■ **Problem to solve**
Drop all images. Then write out each line below exactly as given.

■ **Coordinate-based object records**
============================================================

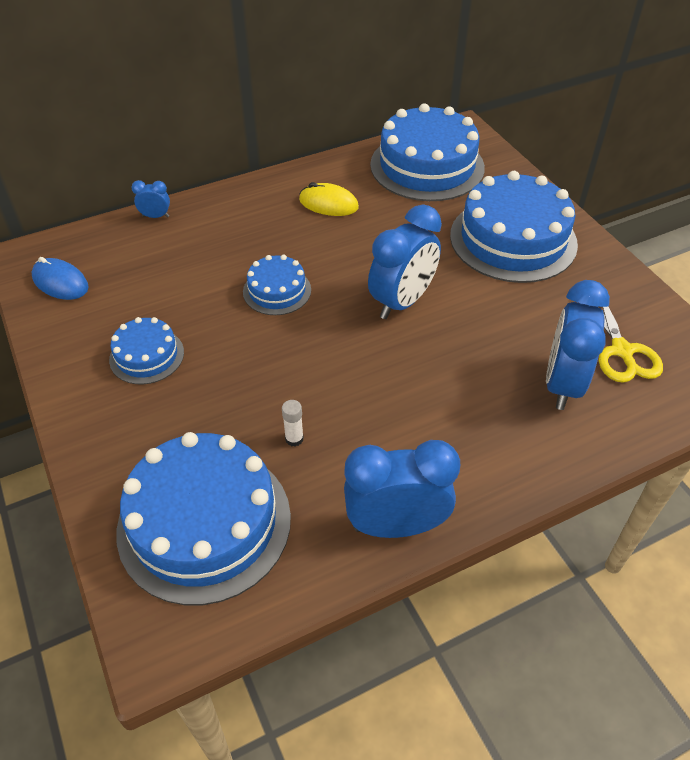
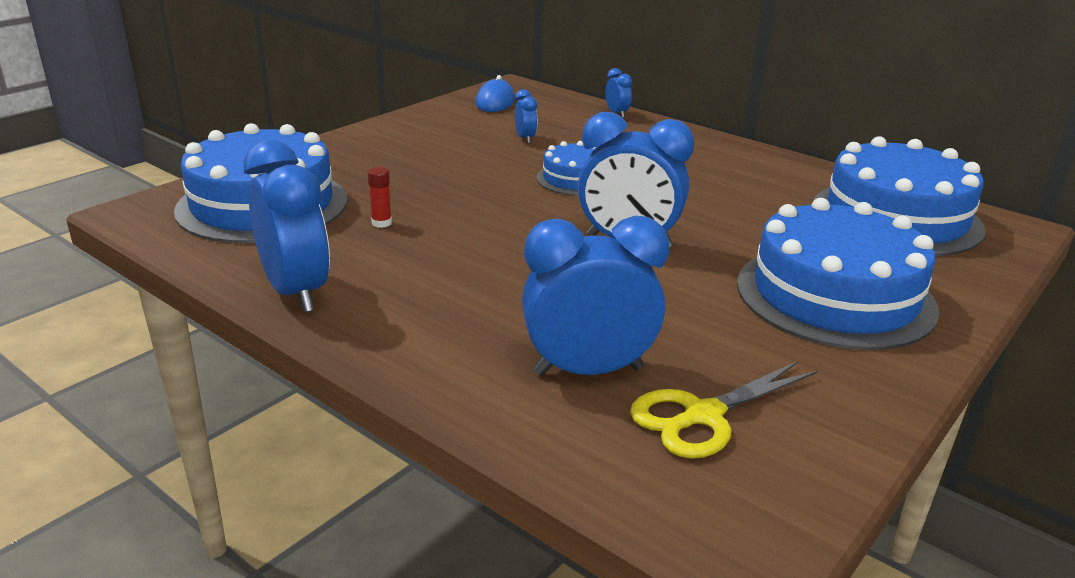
camera: 65 degrees right, 20 degrees down
(147, 356) = (438, 146): blue cake -> none
(170, 292) = (525, 138): none -> blue clock
(294, 439) = (381, 223): white glue stick -> red glue stick
(328, 204) = (741, 177): yellow mouse -> none

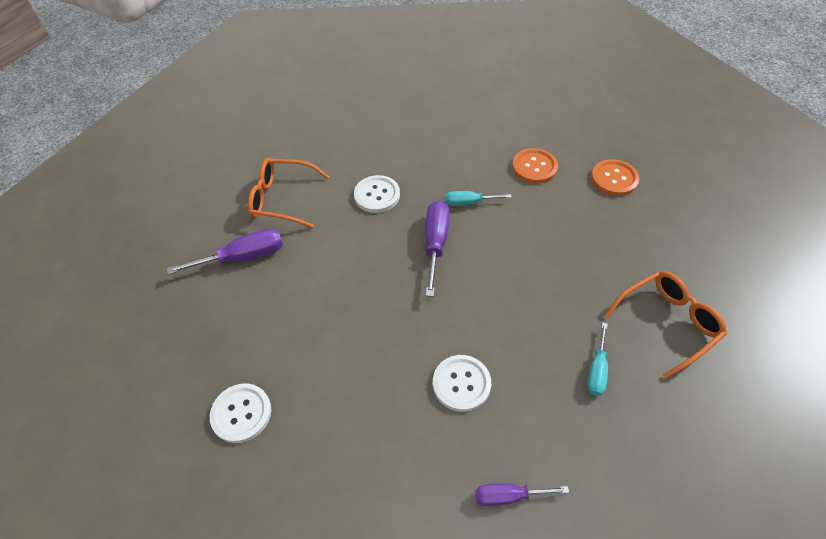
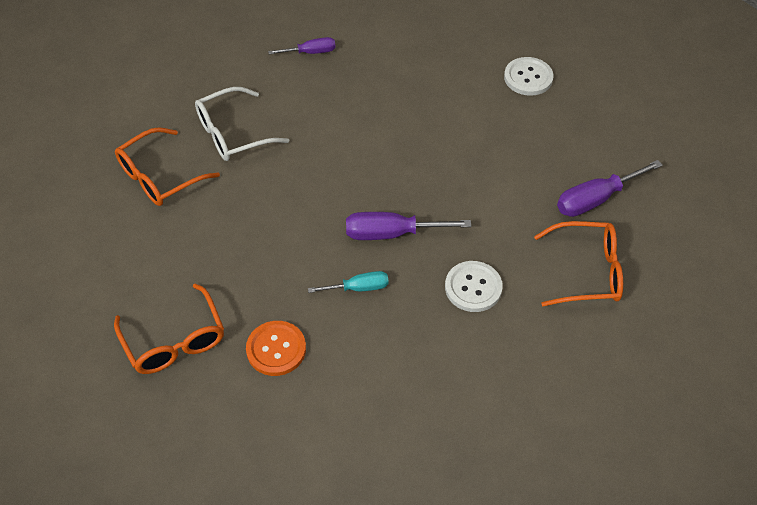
camera: 170 degrees right, 0 degrees up
(436, 243) = (391, 233): purple screwdriver -> purple screwdriver turned 90 degrees clockwise
(461, 383) = (351, 113): white button -> none
(597, 370) = (233, 133): turquoise screwdriver -> white glasses
(614, 179) = (174, 340): orange button -> orange glasses

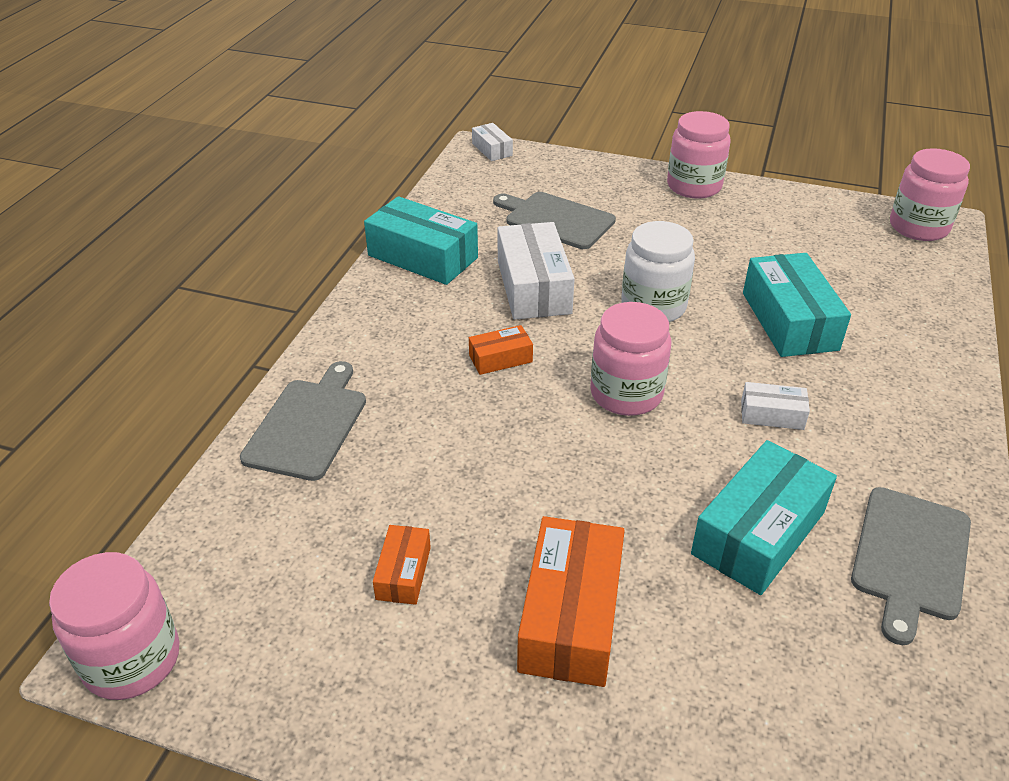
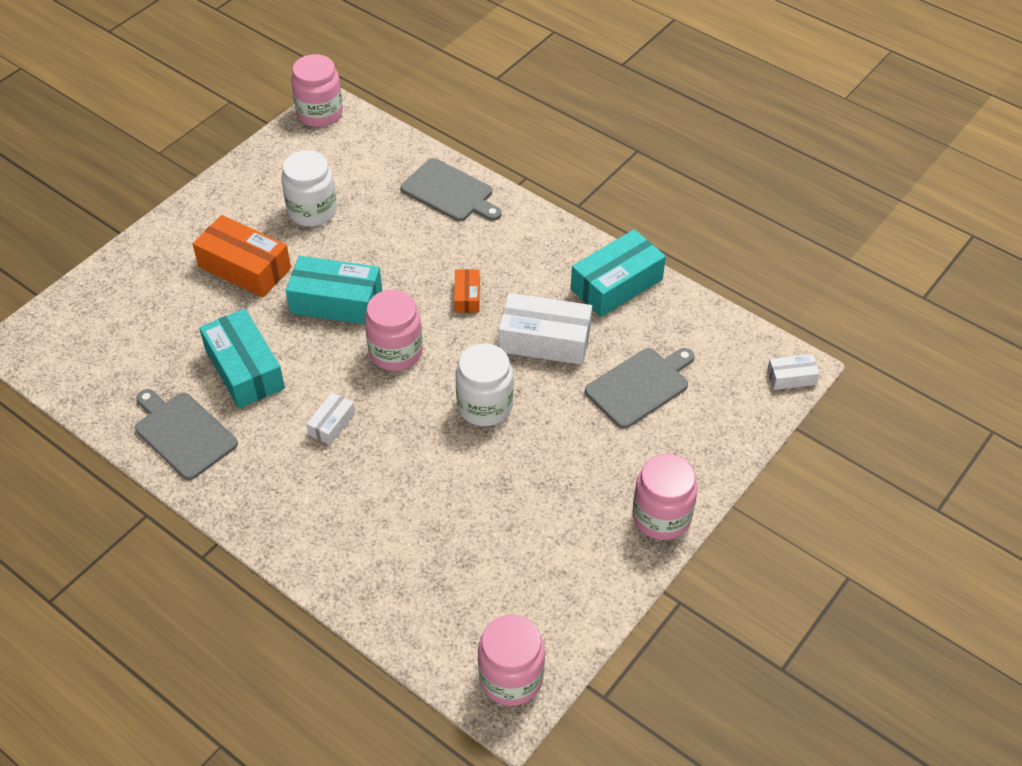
camera: 110 degrees right, 10 degrees up
(403, 573) = (312, 211): orange box -> white jar
(789, 321) = (423, 487): turquoise box -> turquoise box (336, 301)

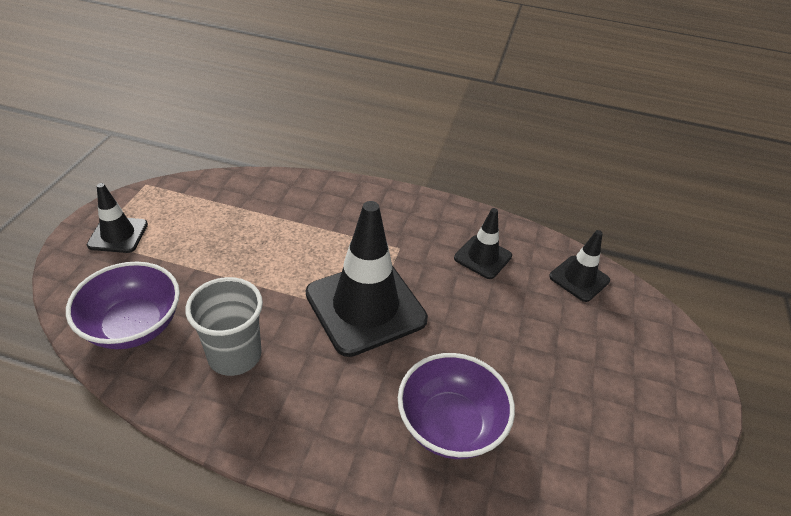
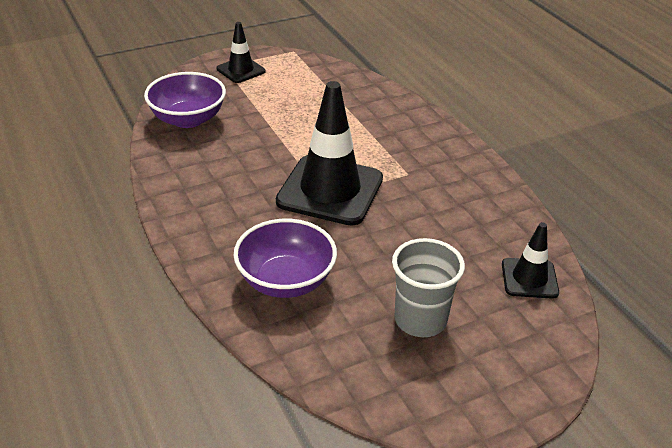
camera: 50 degrees right, 5 degrees down
(234, 355) = (217, 165): grey cup -> grey cup (420, 320)
(482, 257) = (465, 216): black traffic cone -> none

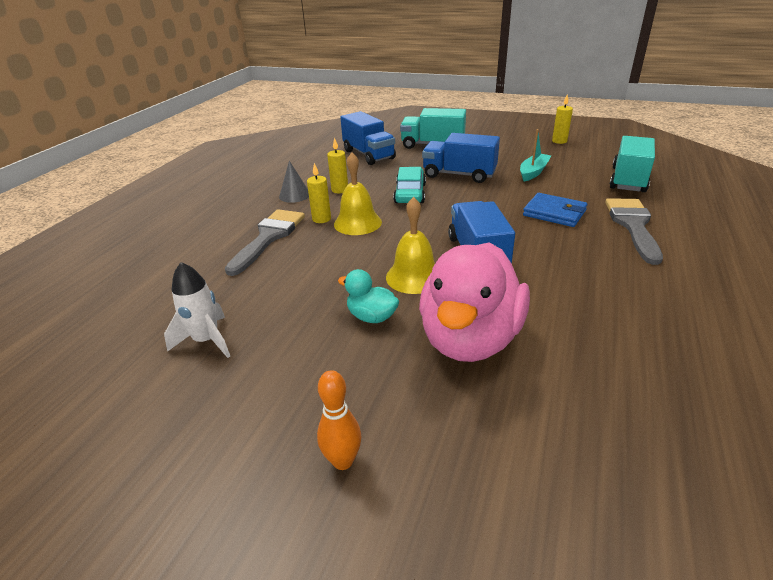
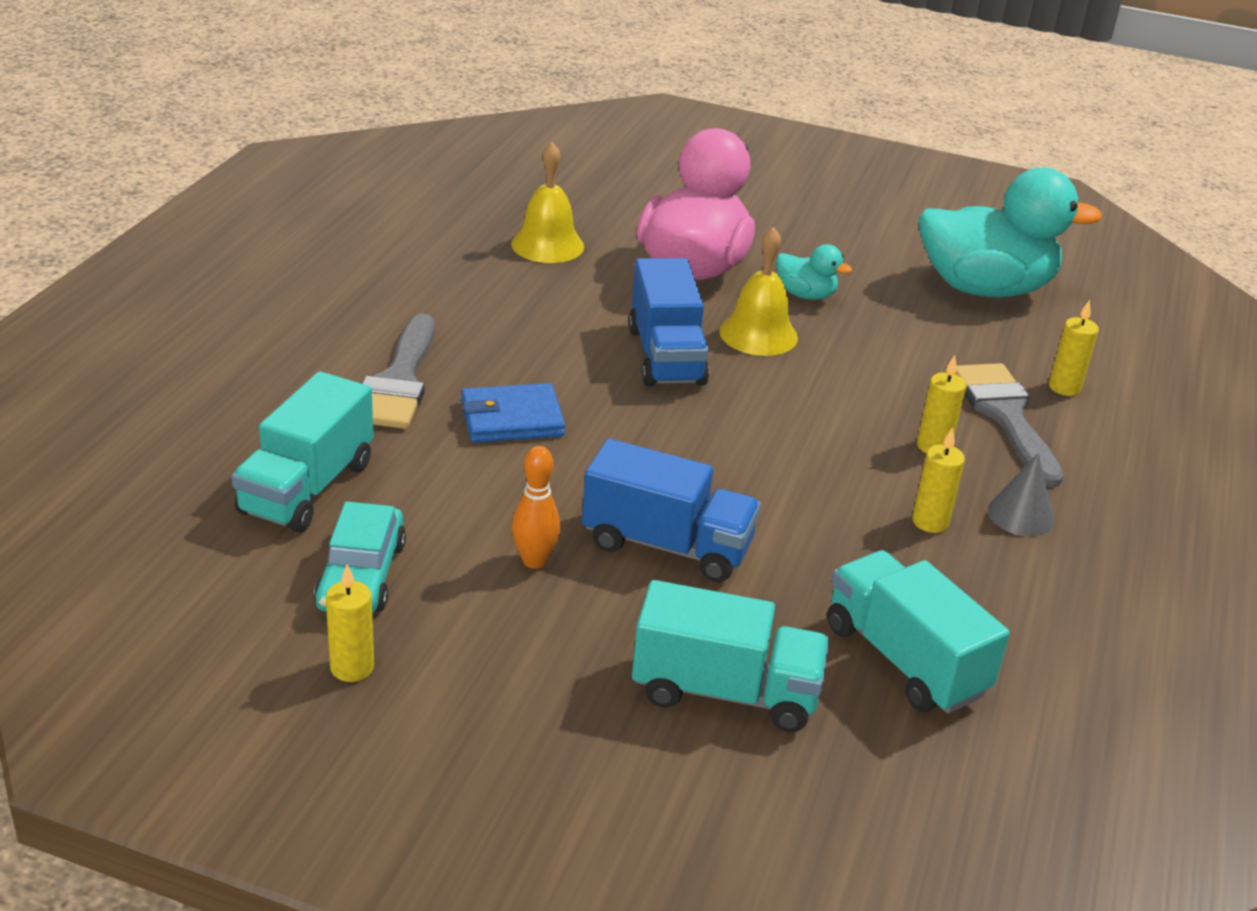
camera: 175 degrees right, 0 degrees up
(207, 340) = (984, 288): white rocket -> turquoise duck
(215, 257) = (1064, 387): none -> yellow candle
(269, 237) = (1005, 416): grey brush -> grey brush turned 150 degrees clockwise
(343, 461) = (806, 206): orange bowling pin -> orange bowling pin (534, 561)
(357, 223) = (864, 431): yellow bell -> yellow bell (547, 245)
(368, 154) = (904, 660): blue truck -> turquoise truck
(410, 193) = (776, 495): turquoise car -> turquoise car (361, 575)
(533, 172) = (494, 535): turquoise boat -> none
(554, 213) = (512, 419): blue wallet -> blue wallet turned 45 degrees counterclockwise

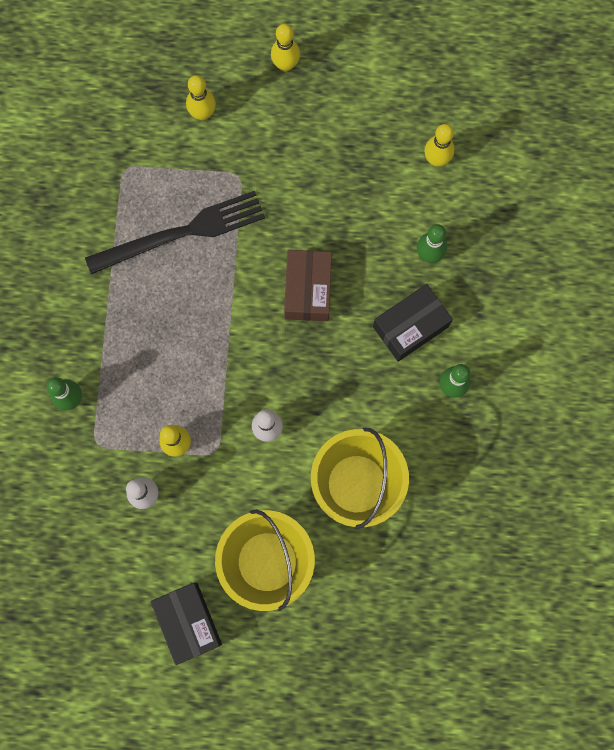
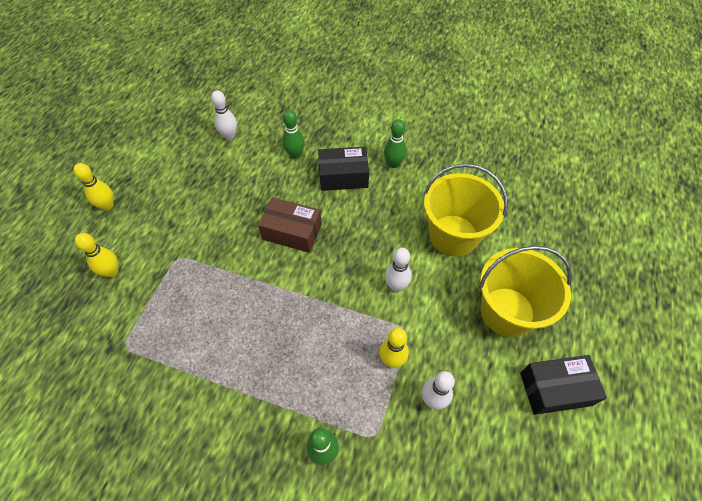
camera: 75 degrees left, 20 degrees down
(182, 233) = (206, 312): black fork -> none
(410, 327) = (343, 176): black box -> black box turned 75 degrees counterclockwise
(436, 159) = (229, 136): yellow bowling pin -> white bowling pin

============================================================

■ **Task answer**
camera: 65 degrees right, 20 degrees down
(147, 356) = (438, 146): blue cake -> none
(170, 292) = (525, 138): none -> blue clock
(294, 439) = (381, 223): white glue stick -> red glue stick
(328, 204) = (741, 177): yellow mouse -> none

camera: 170 degrees right, 0 degrees up
(436, 243) = (391, 233): purple screwdriver -> purple screwdriver turned 90 degrees clockwise
(461, 383) = (351, 113): white button -> none
(597, 370) = (233, 133): turquoise screwdriver -> white glasses
(614, 179) = (174, 340): orange button -> orange glasses

camera: 110 degrees right, 10 degrees up
(403, 573) = (312, 211): orange box -> white jar
(789, 321) = (423, 487): turquoise box -> turquoise box (336, 301)

camera: 50 degrees right, 5 degrees down
(234, 355) = (217, 165): grey cup -> grey cup (420, 320)
(482, 257) = (465, 216): black traffic cone -> none

camera: 175 degrees right, 0 degrees up
(207, 340) = (984, 288): white rocket -> turquoise duck
(215, 257) = (1064, 387): none -> yellow candle
(269, 237) = (1005, 416): grey brush -> grey brush turned 150 degrees clockwise
(343, 461) = (806, 206): orange bowling pin -> orange bowling pin (534, 561)
(357, 223) = (864, 431): yellow bell -> yellow bell (547, 245)
(368, 154) = (904, 660): blue truck -> turquoise truck
(410, 193) = (776, 495): turquoise car -> turquoise car (361, 575)
(533, 172) = (494, 535): turquoise boat -> none
(554, 213) = (512, 419): blue wallet -> blue wallet turned 45 degrees counterclockwise

camera: 75 degrees left, 20 degrees down
(182, 233) = (206, 312): black fork -> none
(410, 327) = (343, 176): black box -> black box turned 75 degrees counterclockwise
(436, 159) = (229, 136): yellow bowling pin -> white bowling pin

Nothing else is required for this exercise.